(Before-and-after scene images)
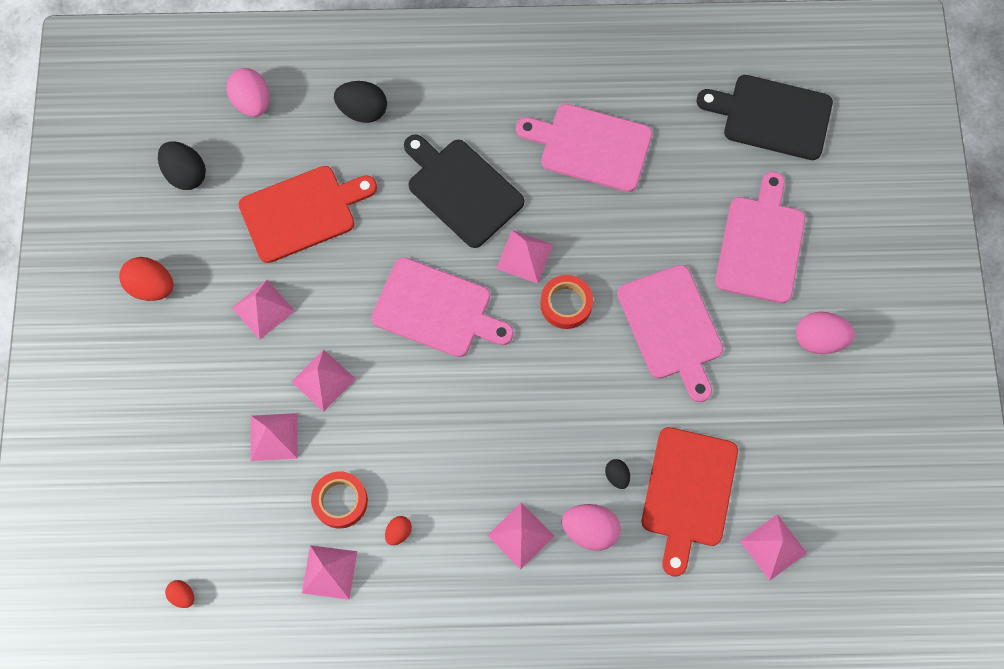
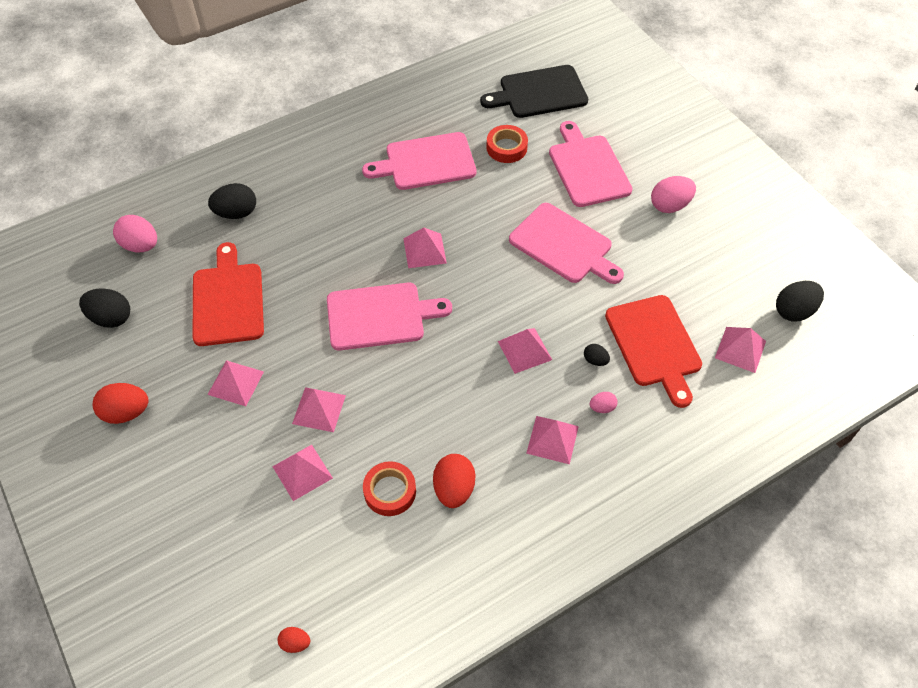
camera: 30 degrees left, 15 degrees down
(302, 212) = (228, 300): red cutting board -> red cutting board turned 45 degrees counterclockwise
(329, 572) = (415, 551): pink pyramid -> pink pyramid (524, 350)
(398, 532) = (454, 489): red egg -> red egg, size x1.87
(462, 190) = (348, 230): black cutting board -> none
(566, 304) = (477, 266): red tape -> red tape (506, 148)
(590, 530) = (602, 407): pink egg -> pink egg, size x0.53
(862, 536) = (794, 311): none -> black egg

__Exercise__. Check each line above for the string "pink", then copy the ones that have it.

__Solved problem__.
(329, 572) = (415, 551): pink pyramid -> pink pyramid (524, 350)
(590, 530) = (602, 407): pink egg -> pink egg, size x0.53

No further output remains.